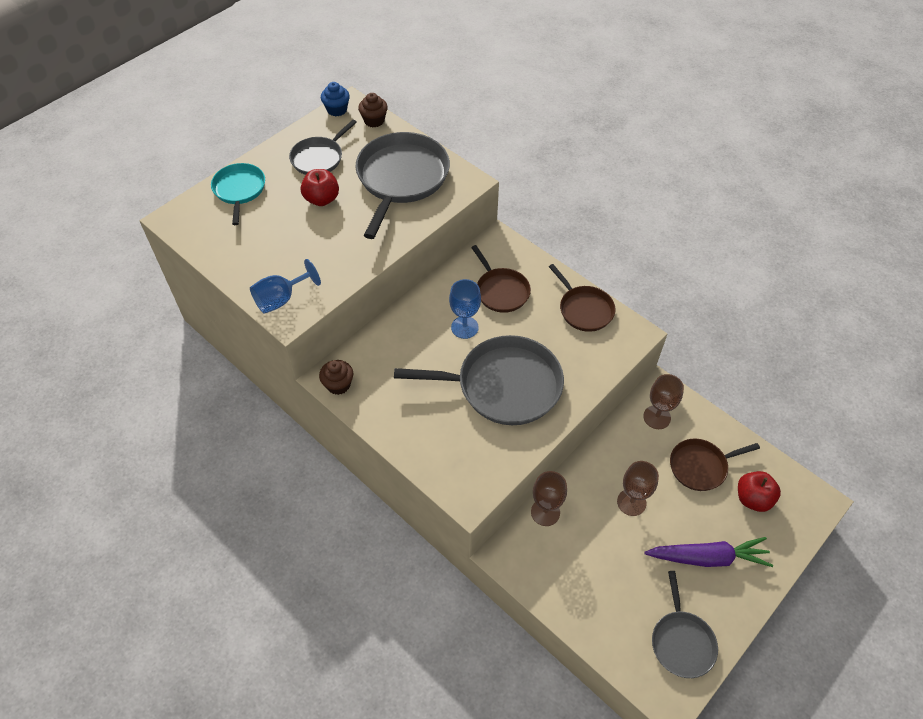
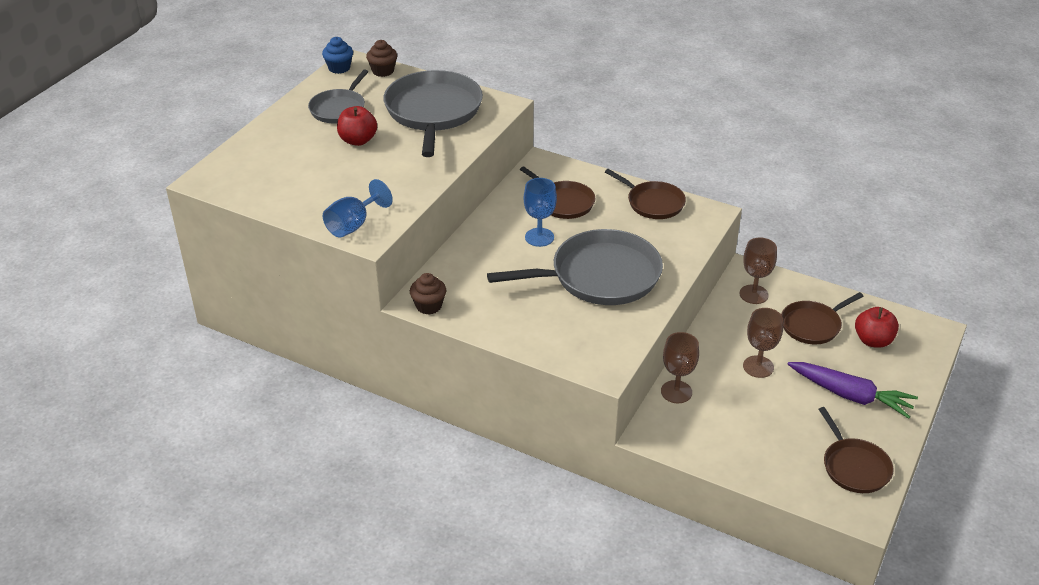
camera: 15 degrees left, 15 degrees down
(239, 190) = (265, 146): turquoise pan -> none
(681, 642) = (854, 467): grey pan -> brown pan
(707, 557) = (850, 395): purple carrot -> purple carrot turned 45 degrees clockwise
· · · · · · ·
- [YOUR INSTRUCTIONS] From the line containing "(239, 190) = (265, 146): turquoise" through the final line of the listing above, retype every line exactly; leave out everything else.

- [RESULT OF THIS TASK]
(239, 190) = (265, 146): turquoise pan -> none
(681, 642) = (854, 467): grey pan -> brown pan
(707, 557) = (850, 395): purple carrot -> purple carrot turned 45 degrees clockwise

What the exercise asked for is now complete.